- _Assignment_
First find the line with "floor lamp: (183, 765) -> (678, 312), removed", then reproduce it and all following lines of the data to the end, exactly and with no pictures, adding nothing.

- _Picture difference descriptions_
++++++++++++++++++++

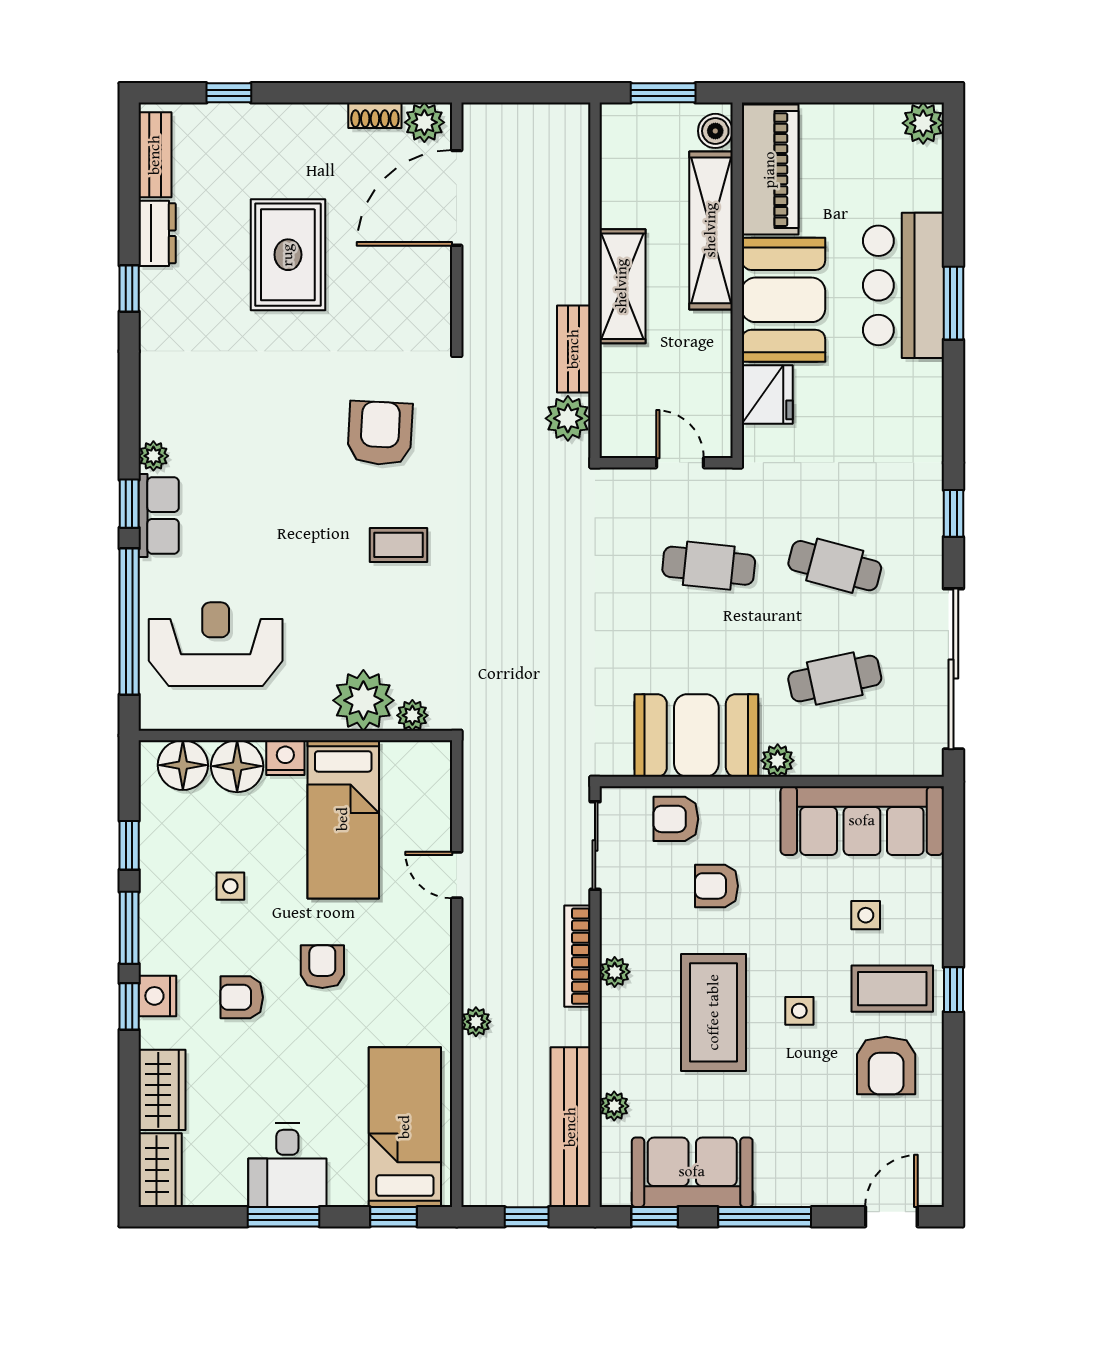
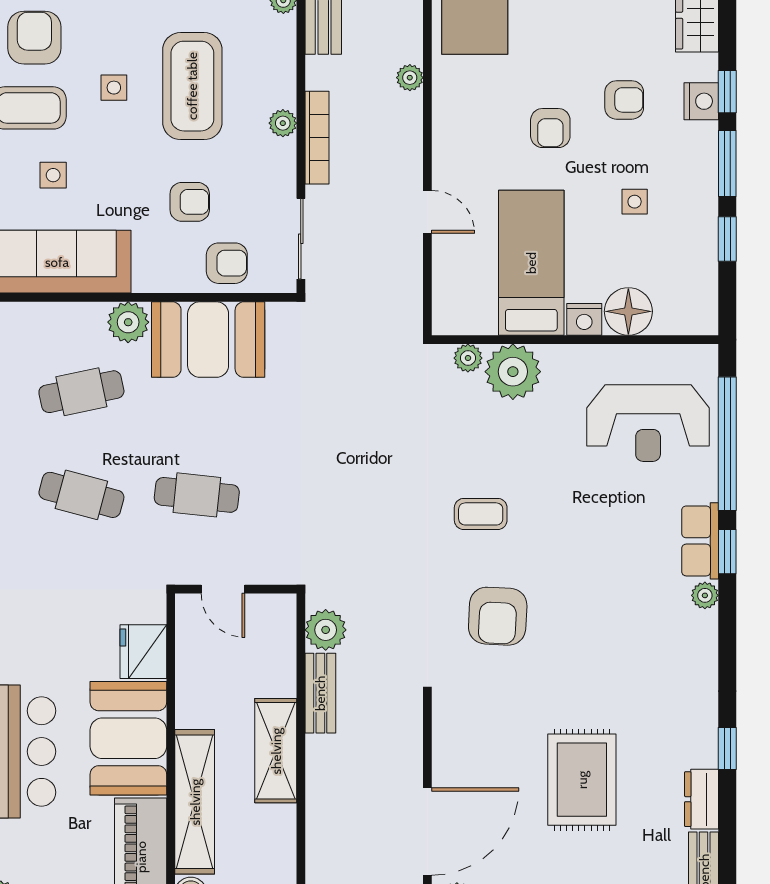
plant: (778, 761) -> (128, 322), width x1.38, depth x1.38
floor lamp: (183, 765) -> (678, 312), removed

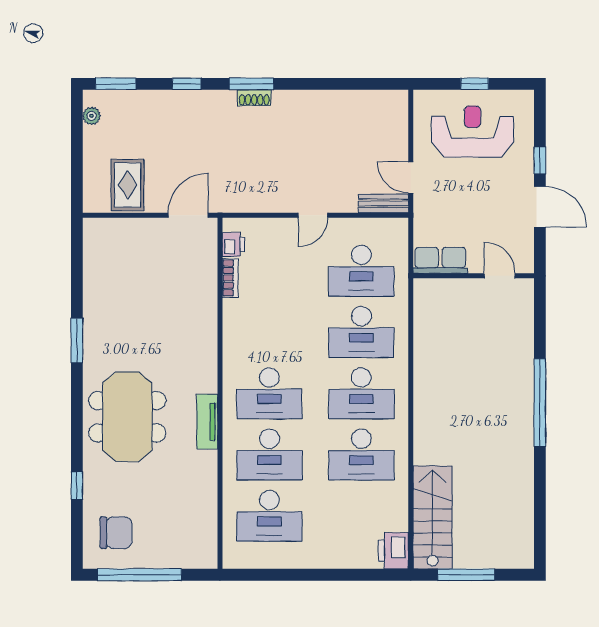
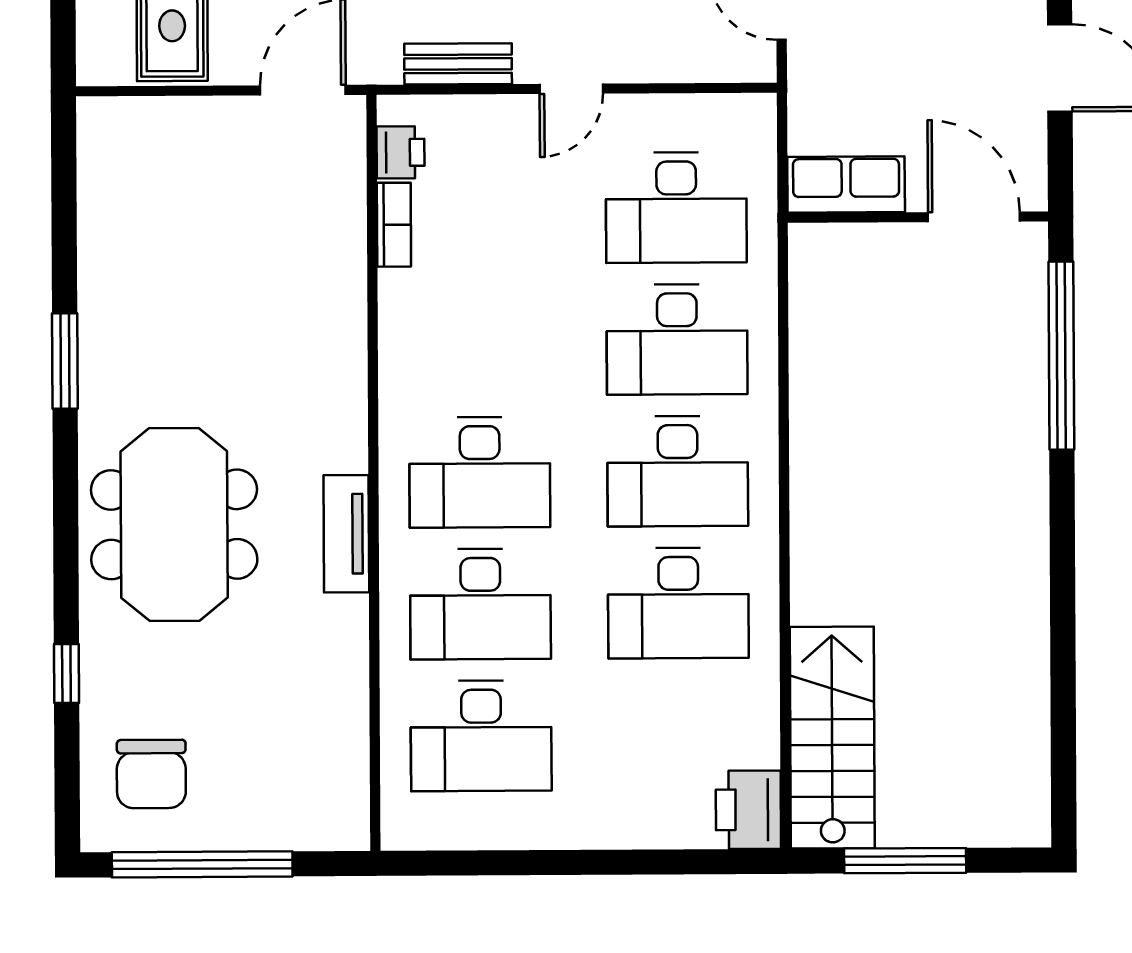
bench: (384, 203) -> (458, 64), moved
door: (500, 276) -> (974, 217), width x1.38
window: (540, 403) -> (1061, 356), moved
chair: (116, 533) -> (151, 774), turned 90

++++++++++++++++++++

- _Written response_
floor lamp: (183, 765) -> (678, 312), removed

bench: (384, 203) -> (458, 64), moved
door: (500, 276) -> (974, 217), width x1.38
window: (540, 403) -> (1061, 356), moved
chair: (116, 533) -> (151, 774), turned 90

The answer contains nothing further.